» **Action item**
Below is a listing with pictures in it; transcribe exactly the lines from the one that has "black fork: 11 -> 10" through the one that has "purple domino: 6 -> 5", and omit those pictures.

» **Exercise inputs**

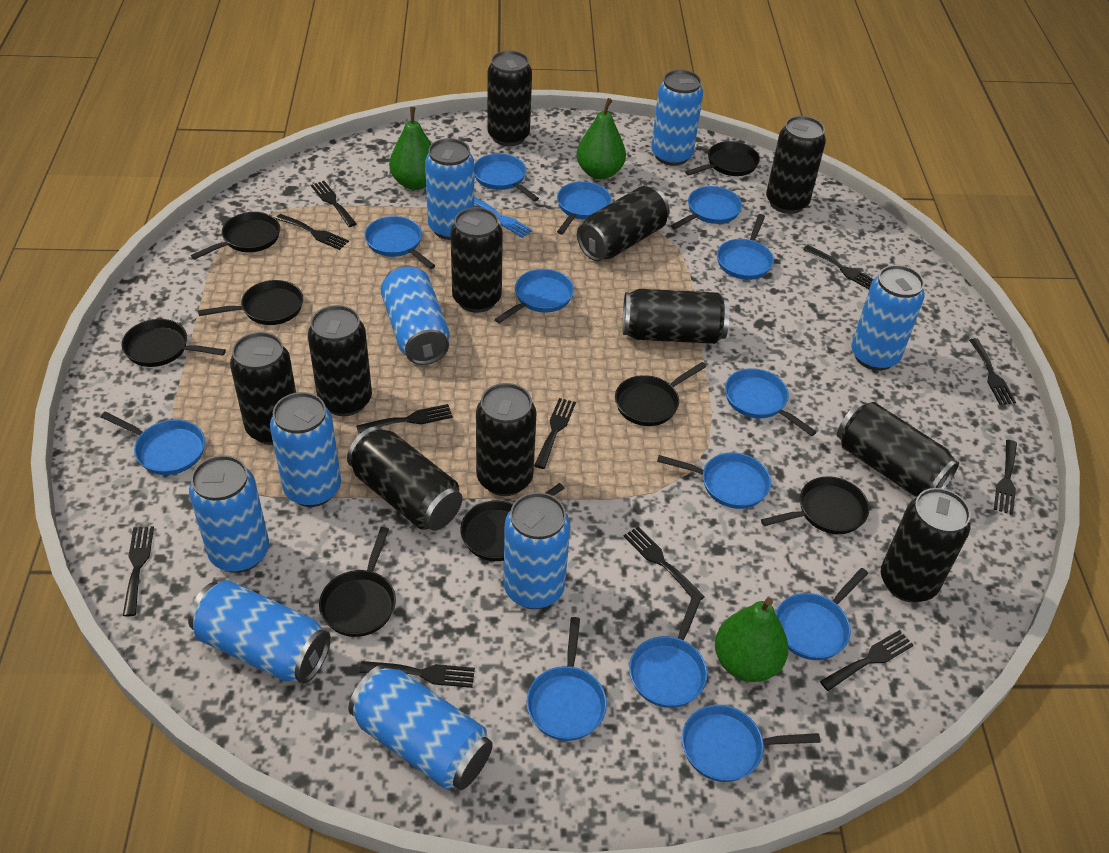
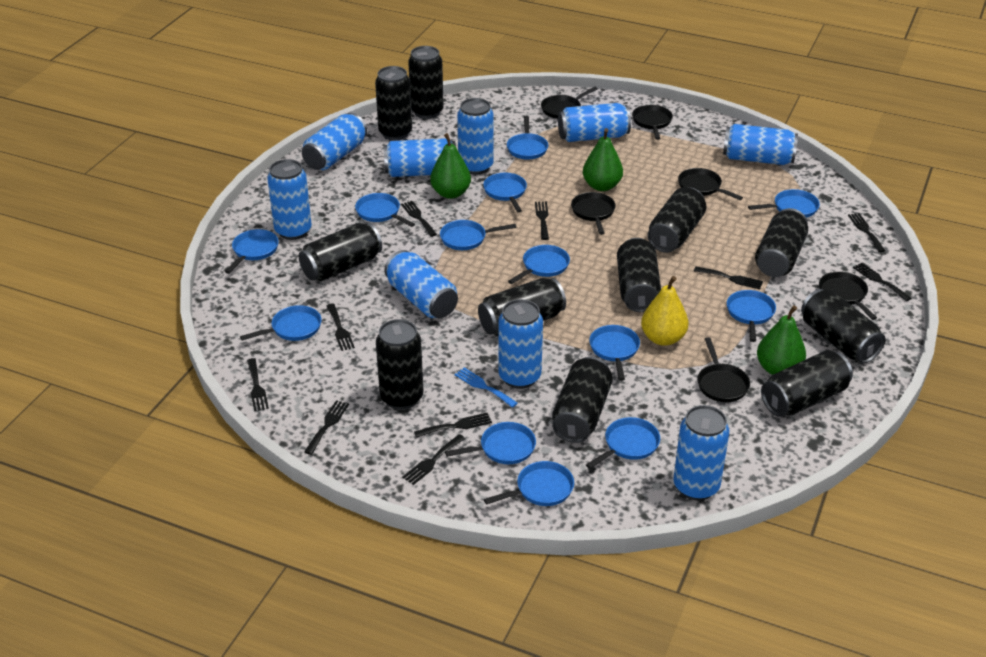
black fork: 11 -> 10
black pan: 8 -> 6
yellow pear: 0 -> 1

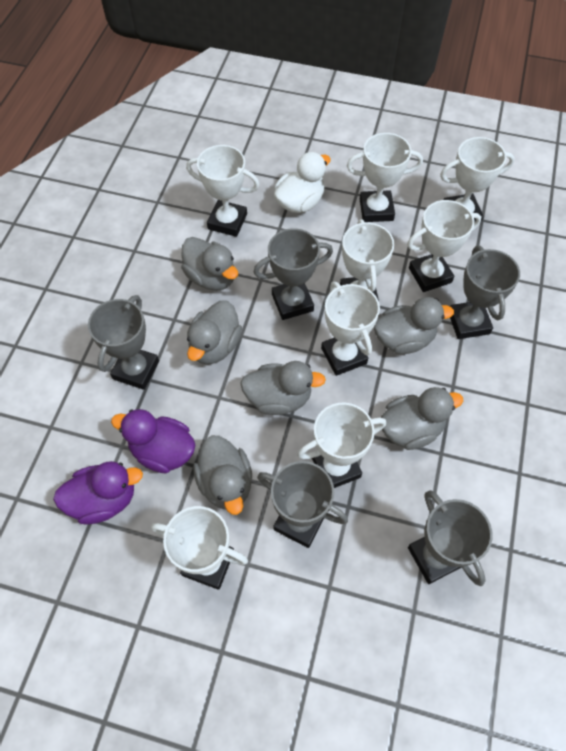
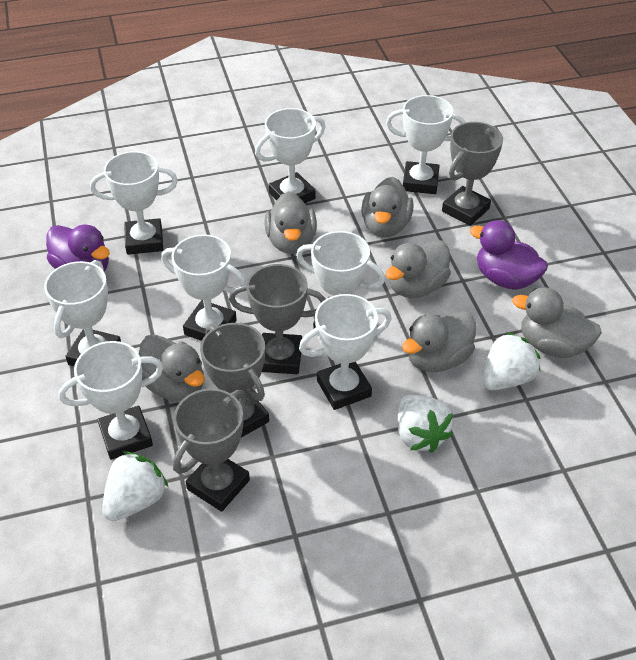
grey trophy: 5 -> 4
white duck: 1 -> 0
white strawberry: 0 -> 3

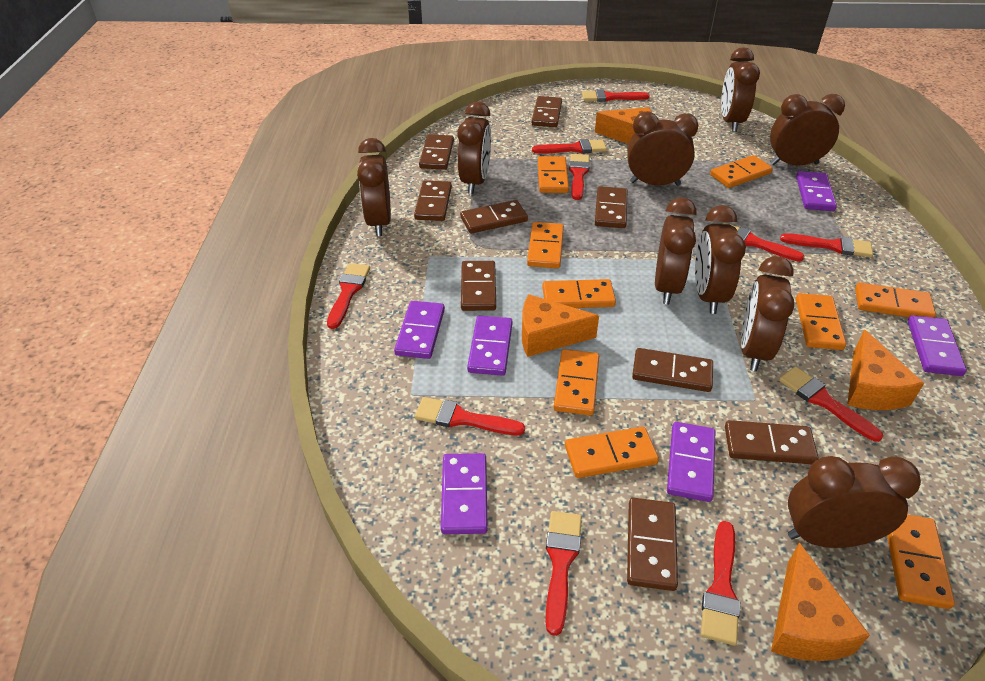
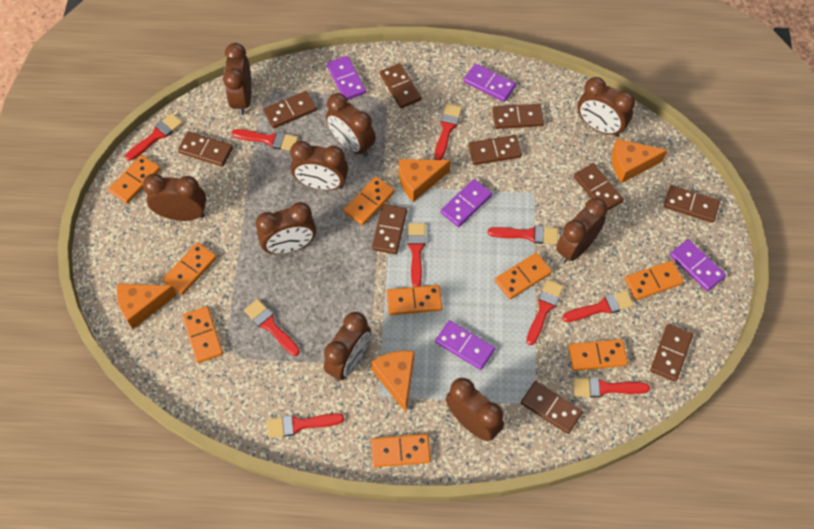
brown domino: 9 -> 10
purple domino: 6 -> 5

==

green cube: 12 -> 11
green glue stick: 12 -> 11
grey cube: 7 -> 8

* * *

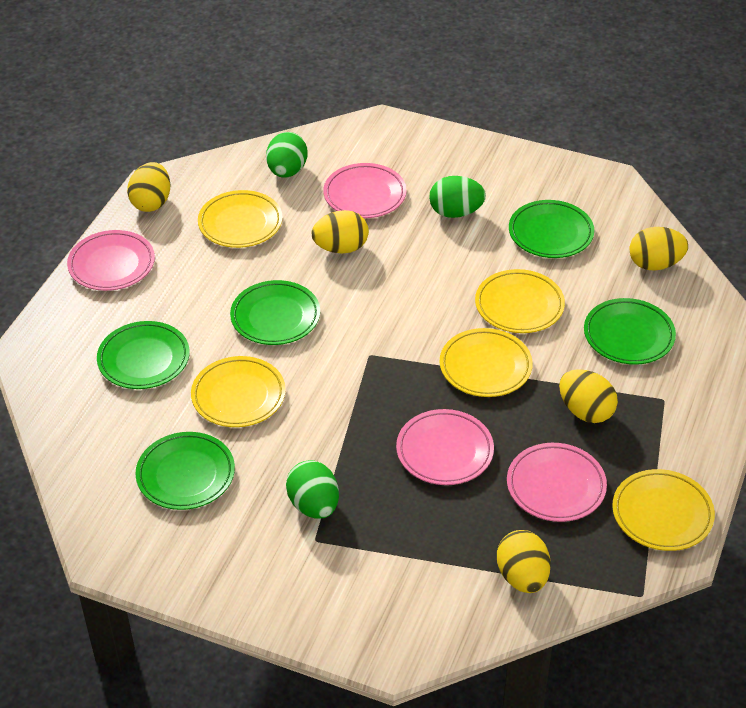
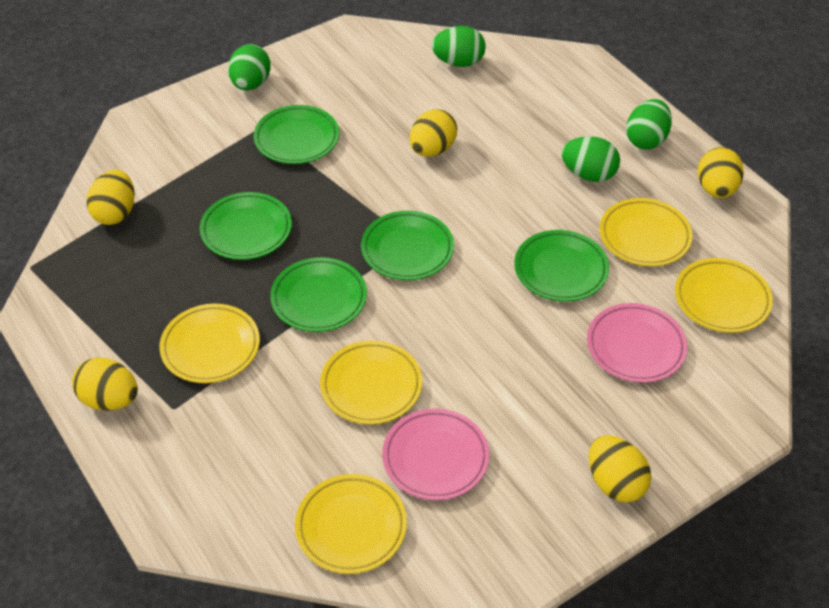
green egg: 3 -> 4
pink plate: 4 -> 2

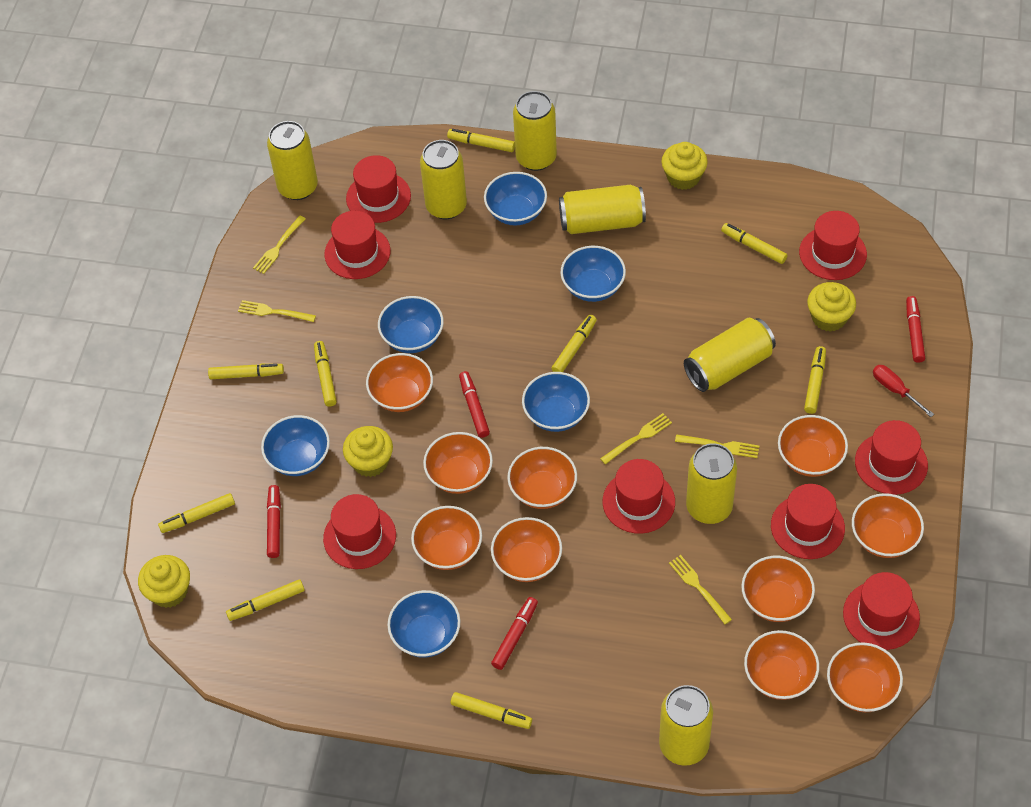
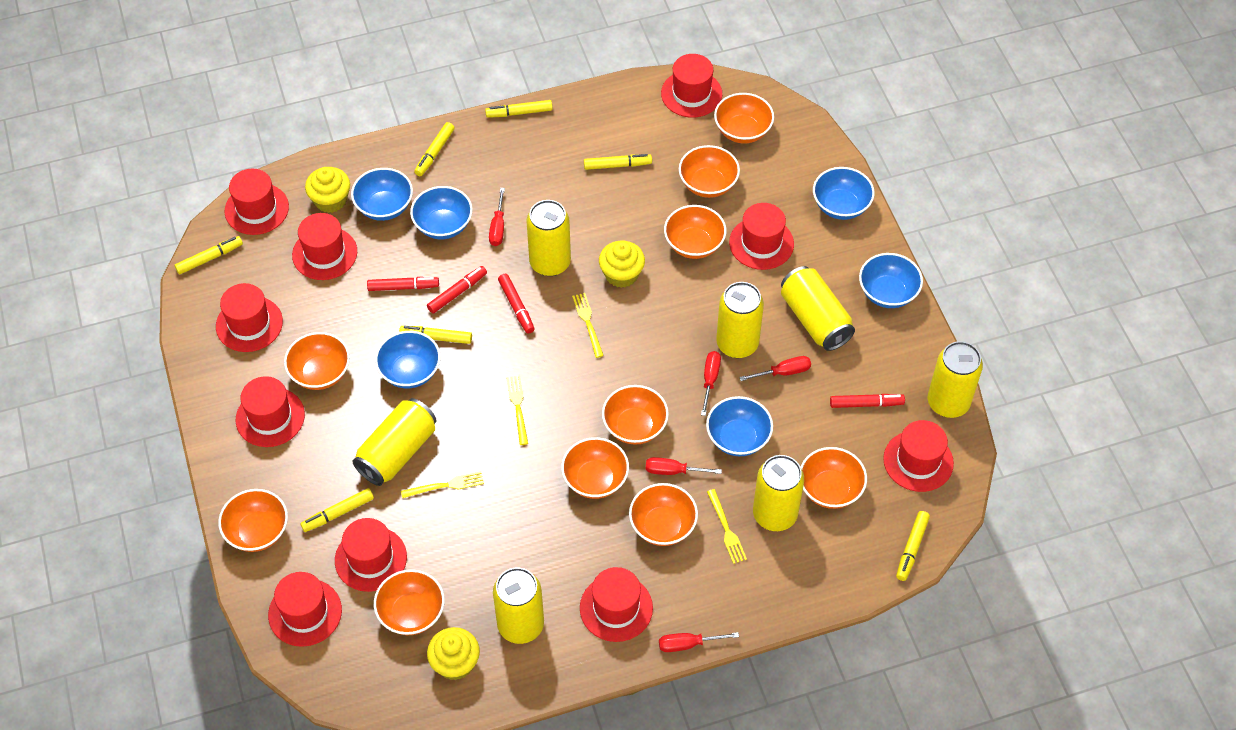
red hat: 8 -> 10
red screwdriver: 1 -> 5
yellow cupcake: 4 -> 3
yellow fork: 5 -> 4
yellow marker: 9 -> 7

» **Response for this exercise**
black fork: 11 -> 10
black pan: 8 -> 6
yellow pear: 0 -> 1

grey trophy: 5 -> 4
white duck: 1 -> 0
white strawberry: 0 -> 3

brown domino: 9 -> 10
purple domino: 6 -> 5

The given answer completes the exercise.